§ TASK STATEMENT
If an entry holds a picture, leave the picture out and copy the rest exactly.

§ ENTRIES SHOWN
= Beginning of Section =

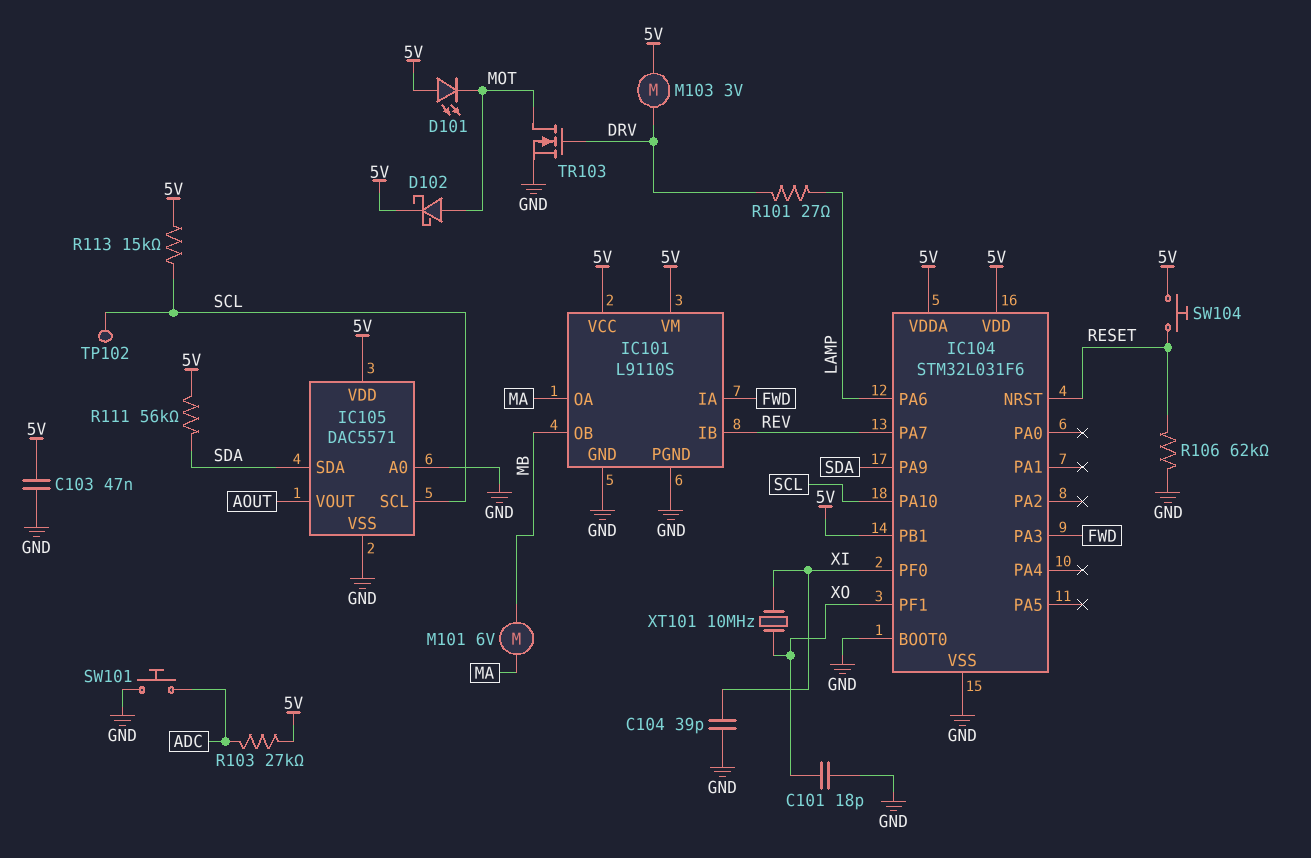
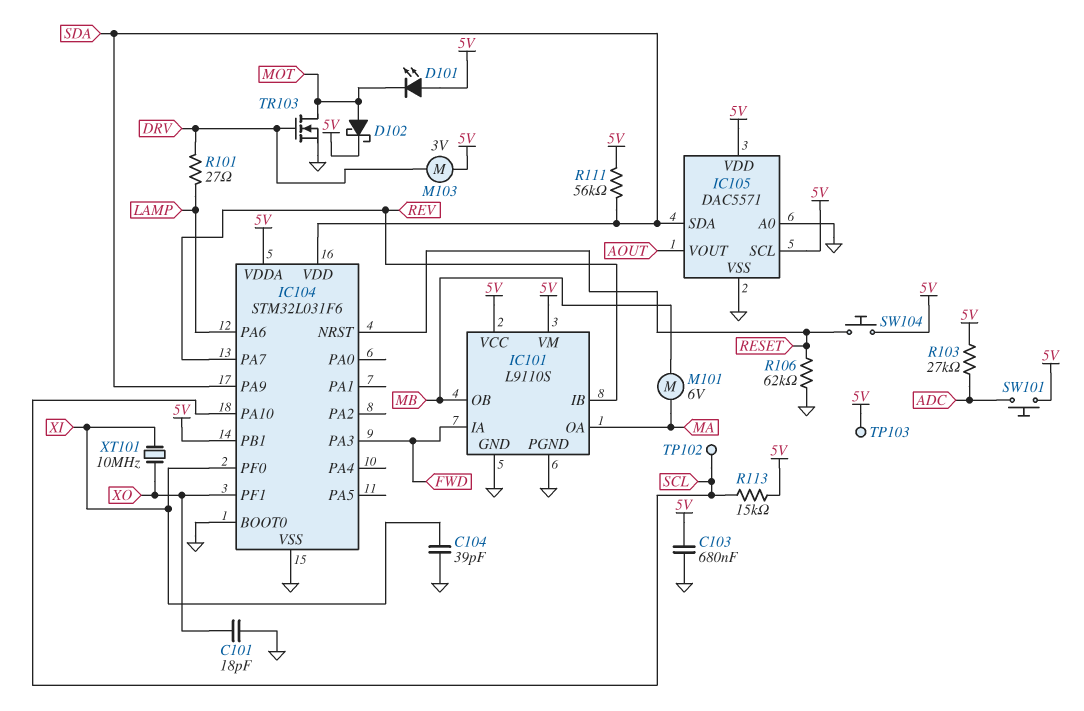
C103: 47nF (5V, GND) -> 680nF (5V, GND)
IC104 pin VDD: 5V -> SDA
IC105 pin SCL: SCL -> 5V
SW101: button (ADC, GND) -> button (5V, ADC)
TP103: none -> test point (5V)

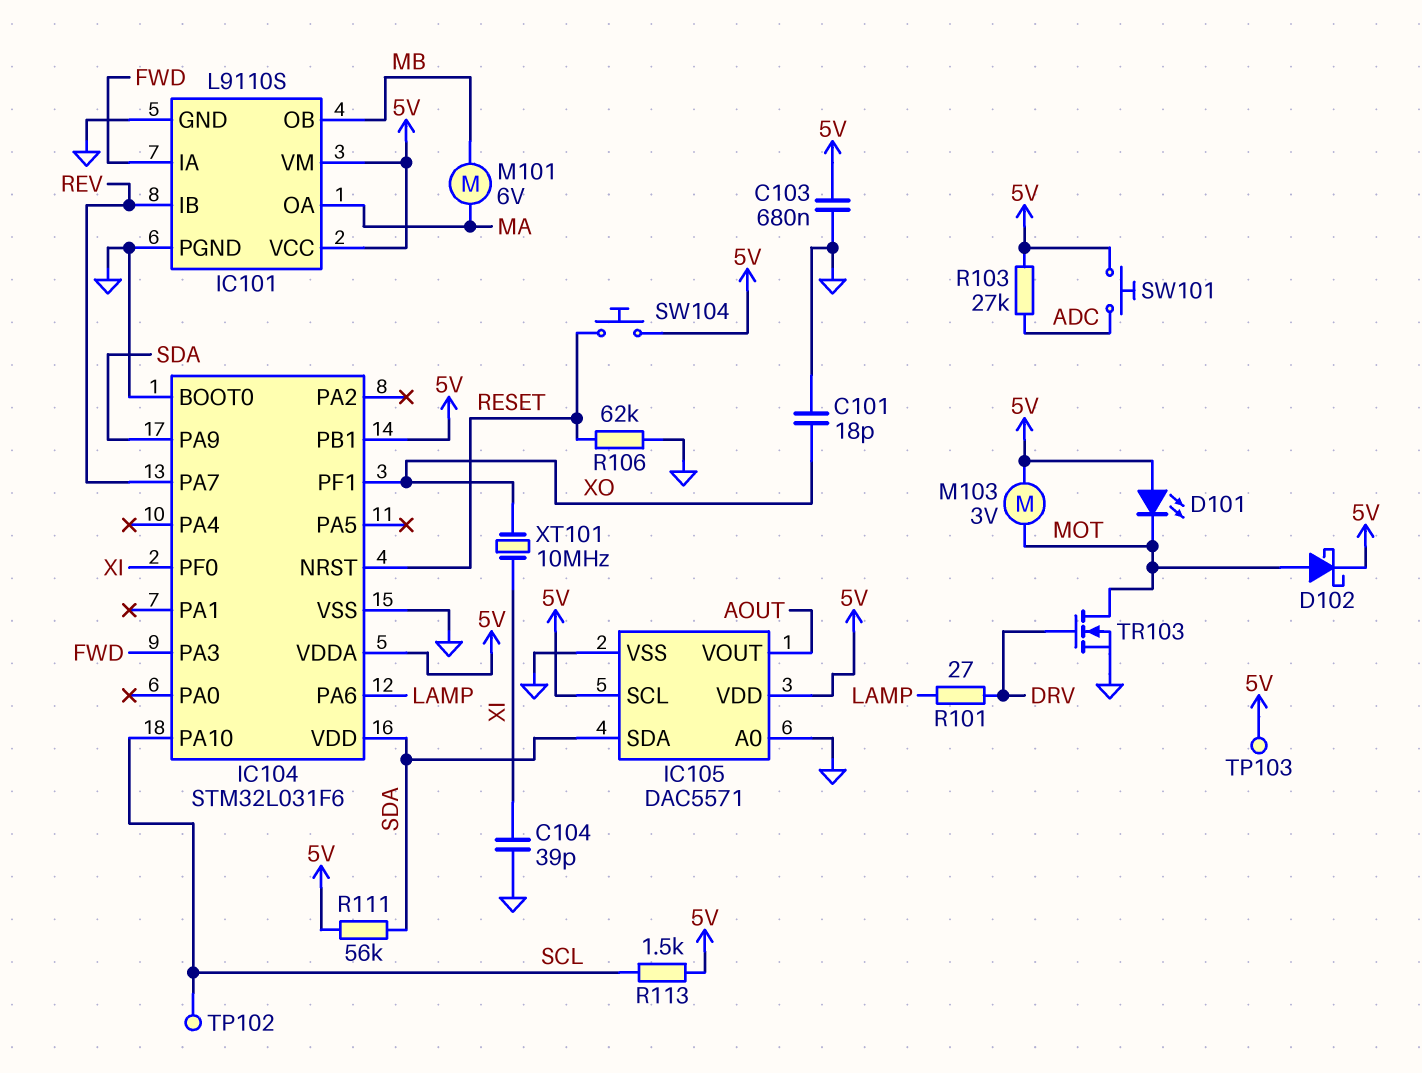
M103: motor 3V (5V, DRV) -> motor 3V (5V, MOT)
R113: 15k (5V, SCL) -> 1.5k (5V, SCL)

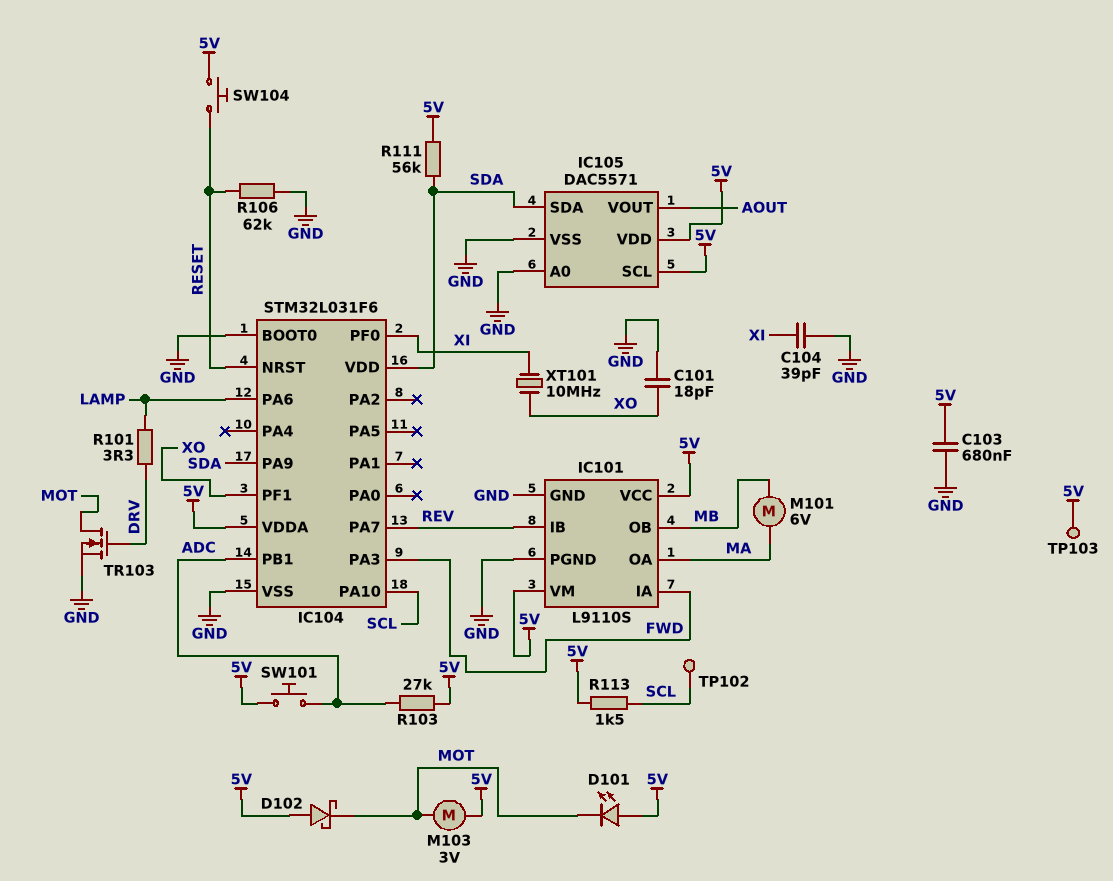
D102: schottky (A MOT, K 5V) -> schottky (A 5V, K MOT)
IC104 pin PB1: 5V -> ADC
R101: 27 (DRV, LAMP) -> 3.3 (DRV, LAMP)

= End of Section =

§ EXERCISE OUTPUT
C103: 47nF (5V, GND) -> 680nF (5V, GND)
IC104 pin VDD: 5V -> SDA
IC105 pin SCL: SCL -> 5V
SW101: button (ADC, GND) -> button (5V, ADC)
TP103: none -> test point (5V)

M103: motor 3V (5V, DRV) -> motor 3V (5V, MOT)
R113: 15k (5V, SCL) -> 1.5k (5V, SCL)

D102: schottky (A MOT, K 5V) -> schottky (A 5V, K MOT)
IC104 pin PB1: 5V -> ADC
R101: 27 (DRV, LAMP) -> 3.3 (DRV, LAMP)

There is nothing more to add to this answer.